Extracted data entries
..........

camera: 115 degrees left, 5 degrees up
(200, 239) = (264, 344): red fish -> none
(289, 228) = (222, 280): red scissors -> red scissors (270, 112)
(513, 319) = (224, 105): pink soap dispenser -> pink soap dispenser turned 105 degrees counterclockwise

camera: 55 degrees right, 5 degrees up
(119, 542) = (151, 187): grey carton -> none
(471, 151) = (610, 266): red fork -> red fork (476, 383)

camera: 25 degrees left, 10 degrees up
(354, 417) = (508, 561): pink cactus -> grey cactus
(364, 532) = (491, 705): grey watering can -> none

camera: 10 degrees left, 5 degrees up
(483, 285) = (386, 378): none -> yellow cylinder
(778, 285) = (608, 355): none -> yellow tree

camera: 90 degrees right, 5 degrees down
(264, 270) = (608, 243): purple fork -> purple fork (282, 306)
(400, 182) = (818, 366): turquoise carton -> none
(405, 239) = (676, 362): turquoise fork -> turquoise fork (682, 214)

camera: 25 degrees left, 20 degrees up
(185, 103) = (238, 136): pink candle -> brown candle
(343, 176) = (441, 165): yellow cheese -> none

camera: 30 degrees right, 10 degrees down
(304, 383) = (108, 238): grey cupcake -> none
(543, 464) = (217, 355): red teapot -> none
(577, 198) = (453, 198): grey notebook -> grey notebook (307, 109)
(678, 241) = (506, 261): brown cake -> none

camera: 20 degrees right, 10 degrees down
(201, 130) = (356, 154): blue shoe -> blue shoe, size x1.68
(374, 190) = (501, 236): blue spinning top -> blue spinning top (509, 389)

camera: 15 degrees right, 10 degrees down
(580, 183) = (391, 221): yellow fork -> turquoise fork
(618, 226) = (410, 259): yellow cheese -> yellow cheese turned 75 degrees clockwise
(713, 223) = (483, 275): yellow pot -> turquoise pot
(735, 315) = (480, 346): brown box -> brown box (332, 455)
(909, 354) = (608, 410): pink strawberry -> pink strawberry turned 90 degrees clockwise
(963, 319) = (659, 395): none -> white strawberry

..........

» **Requirement**
Return, word for word, the lines of the data above from the line with "(471, 151) = (610, 266): red" through the line with "camera: 90 degrees right, 5 degrees down", inclusive.

» **Written solution**
(471, 151) = (610, 266): red fork -> red fork (476, 383)

camera: 25 degrees left, 10 degrees up
(354, 417) = (508, 561): pink cactus -> grey cactus
(364, 532) = (491, 705): grey watering can -> none

camera: 10 degrees left, 5 degrees up
(483, 285) = (386, 378): none -> yellow cylinder
(778, 285) = (608, 355): none -> yellow tree

camera: 90 degrees right, 5 degrees down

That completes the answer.